RECORDS FOR THE TASK below:

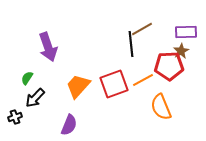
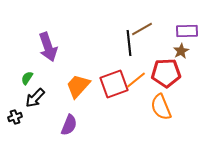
purple rectangle: moved 1 px right, 1 px up
black line: moved 2 px left, 1 px up
red pentagon: moved 3 px left, 7 px down
orange line: moved 7 px left; rotated 10 degrees counterclockwise
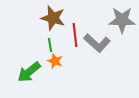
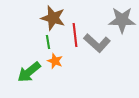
green line: moved 2 px left, 3 px up
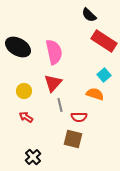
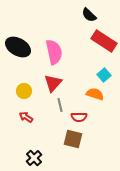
black cross: moved 1 px right, 1 px down
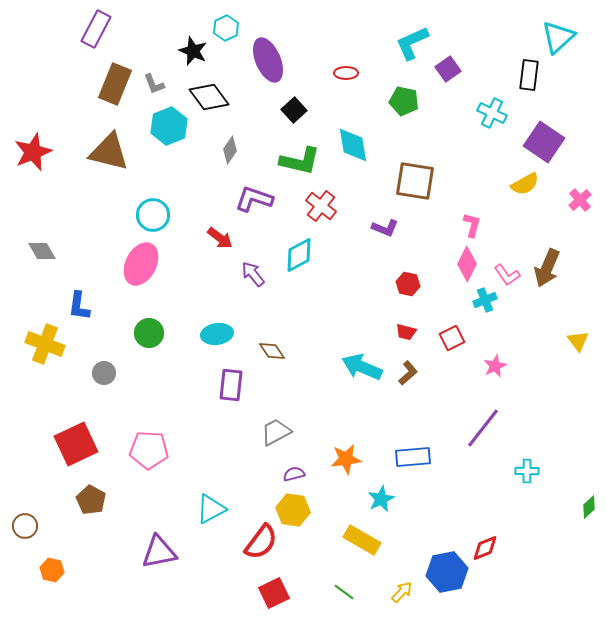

End of RECORDS FOR THE TASK.

**TASK DESCRIPTION**
Your copy should match the data exactly, apart from the images, which are dropped.

**SOLUTION FOR THIS EXERCISE**
purple rectangle: moved 1 px right, 1 px up
black line: moved 2 px left, 1 px up
red pentagon: moved 3 px left, 7 px down
orange line: moved 7 px left; rotated 10 degrees counterclockwise
green line: moved 2 px left, 3 px up
black cross: moved 1 px right, 1 px down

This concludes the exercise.